*Problem requirements:*
Take the entries below and print only the lines from the one with "RFID pin IRQ: GP12 -> GP10" through the one with "SCALE2 pin DT: GP14 -> GP12", exactly as they stand, both ends included.

── Material provided ──

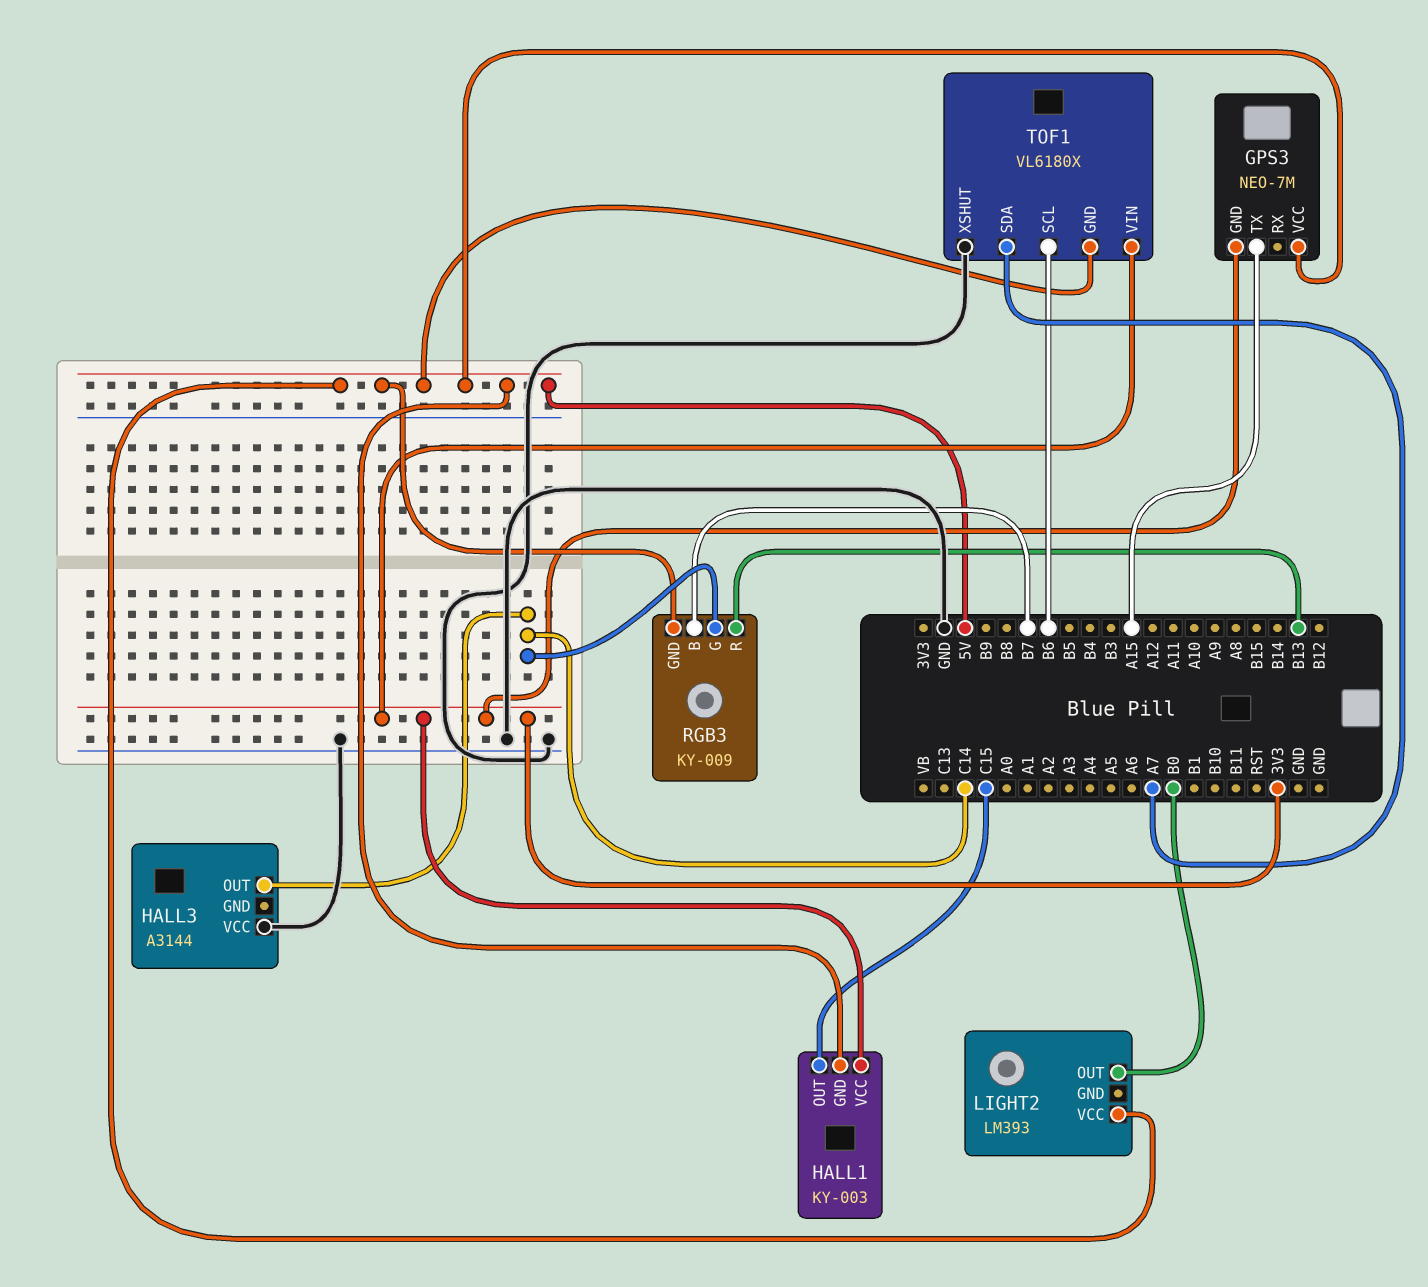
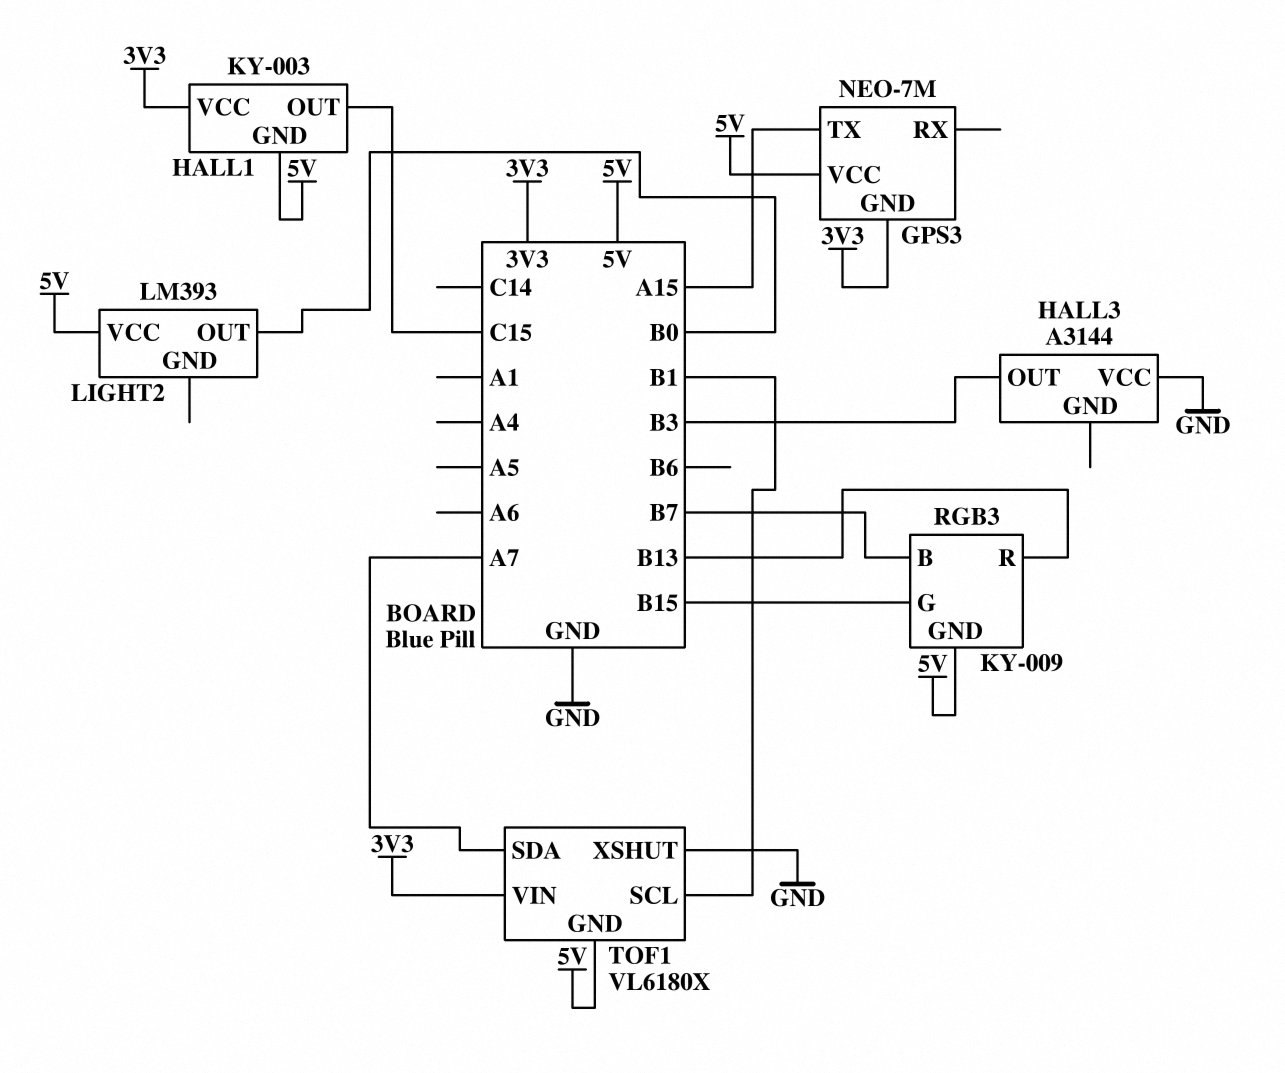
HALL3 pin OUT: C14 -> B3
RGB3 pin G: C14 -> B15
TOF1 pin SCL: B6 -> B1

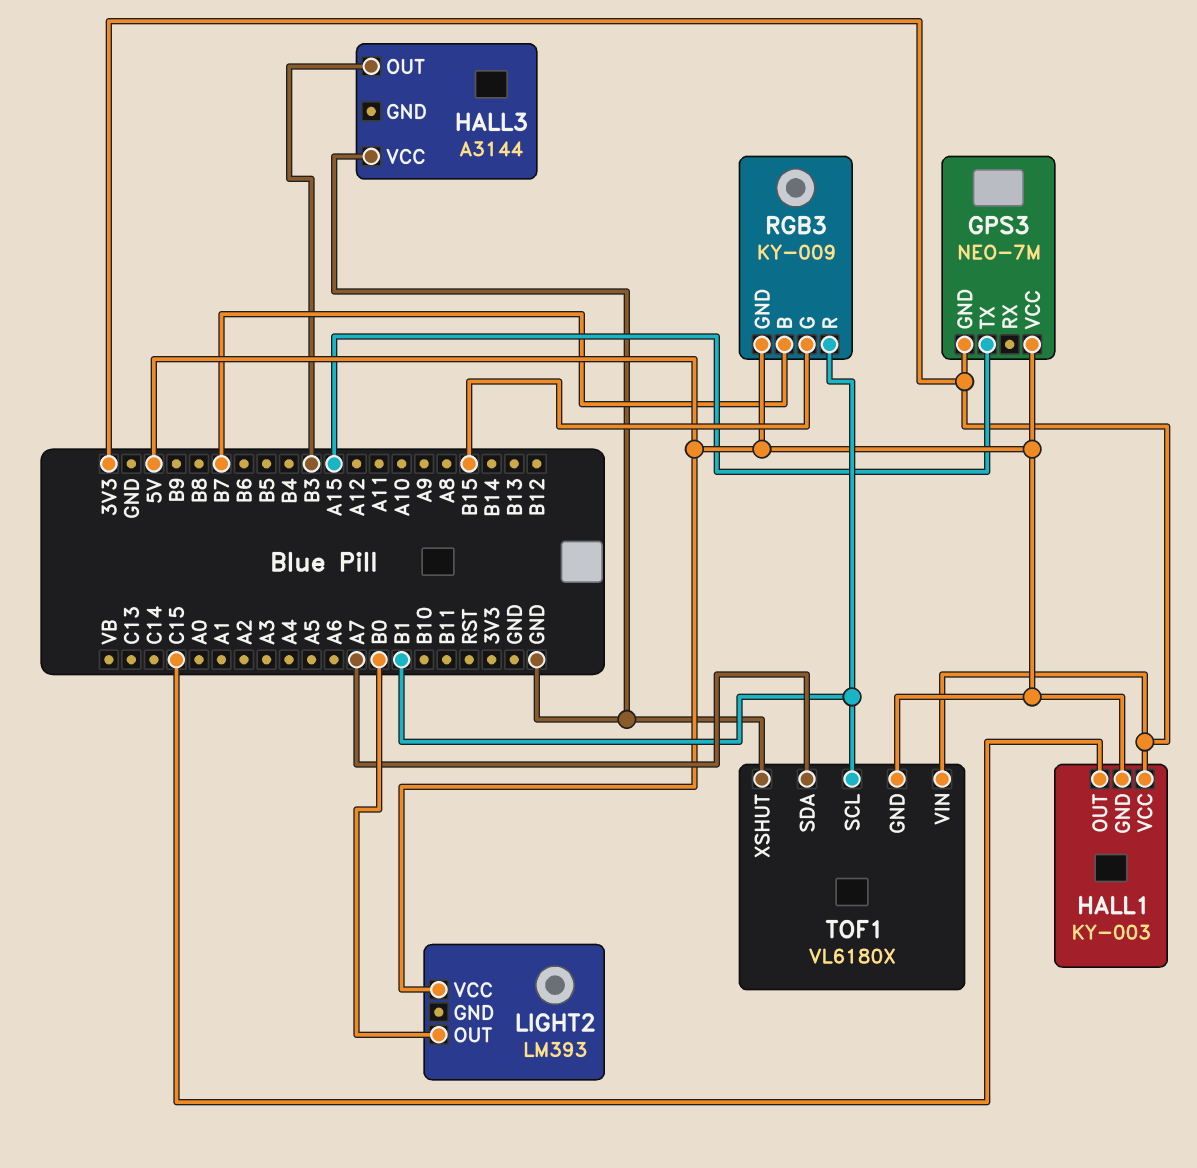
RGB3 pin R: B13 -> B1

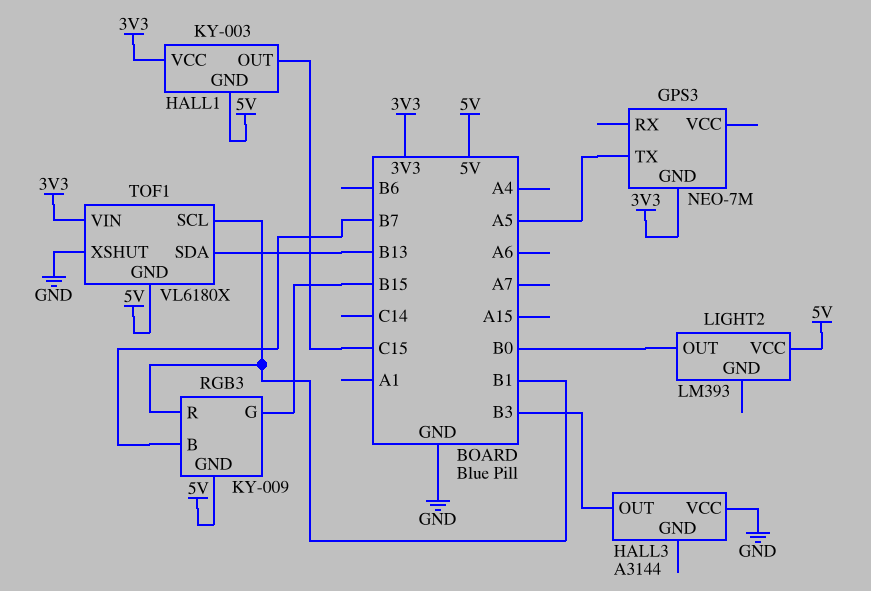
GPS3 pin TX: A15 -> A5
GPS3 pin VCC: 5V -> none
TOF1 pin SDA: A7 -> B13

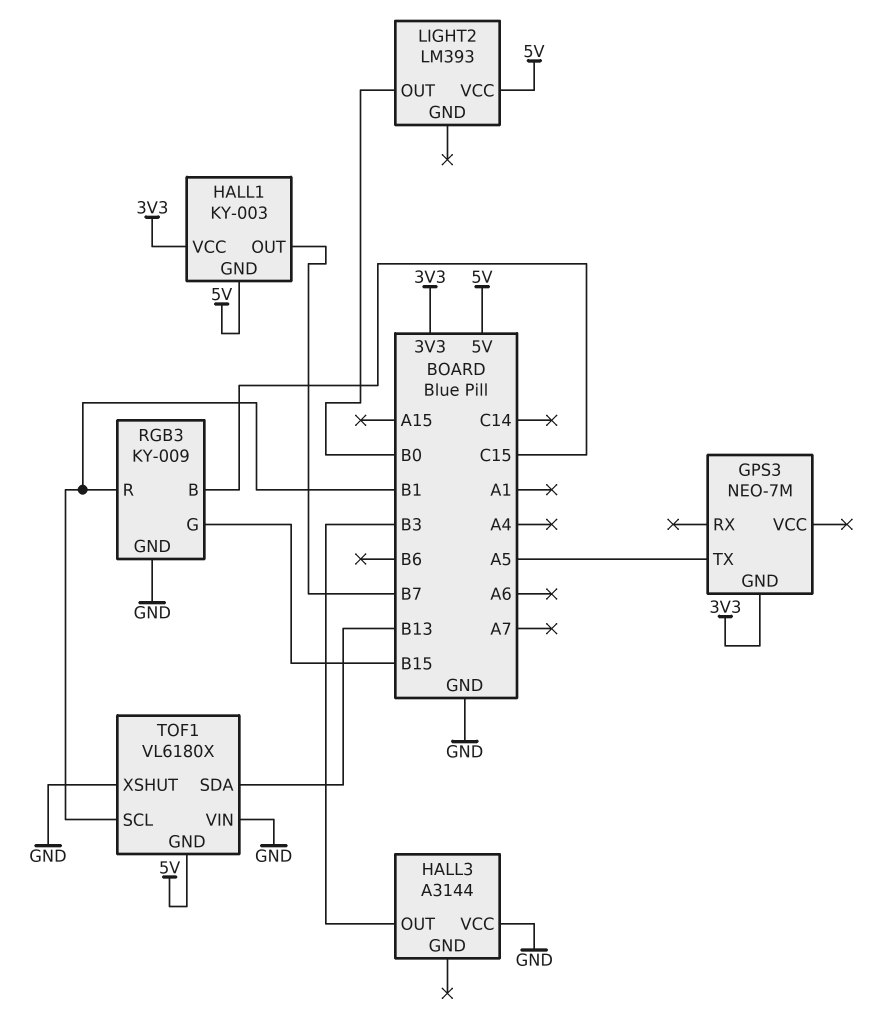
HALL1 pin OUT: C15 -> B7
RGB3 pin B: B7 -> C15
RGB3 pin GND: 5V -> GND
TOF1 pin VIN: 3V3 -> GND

───
── Material provided ──

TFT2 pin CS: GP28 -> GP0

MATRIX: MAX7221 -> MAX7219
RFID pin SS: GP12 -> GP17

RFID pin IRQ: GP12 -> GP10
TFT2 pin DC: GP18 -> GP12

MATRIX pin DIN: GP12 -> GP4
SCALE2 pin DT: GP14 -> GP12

───

*Answer to the exercise:*
RFID pin IRQ: GP12 -> GP10
TFT2 pin DC: GP18 -> GP12

MATRIX pin DIN: GP12 -> GP4
SCALE2 pin DT: GP14 -> GP12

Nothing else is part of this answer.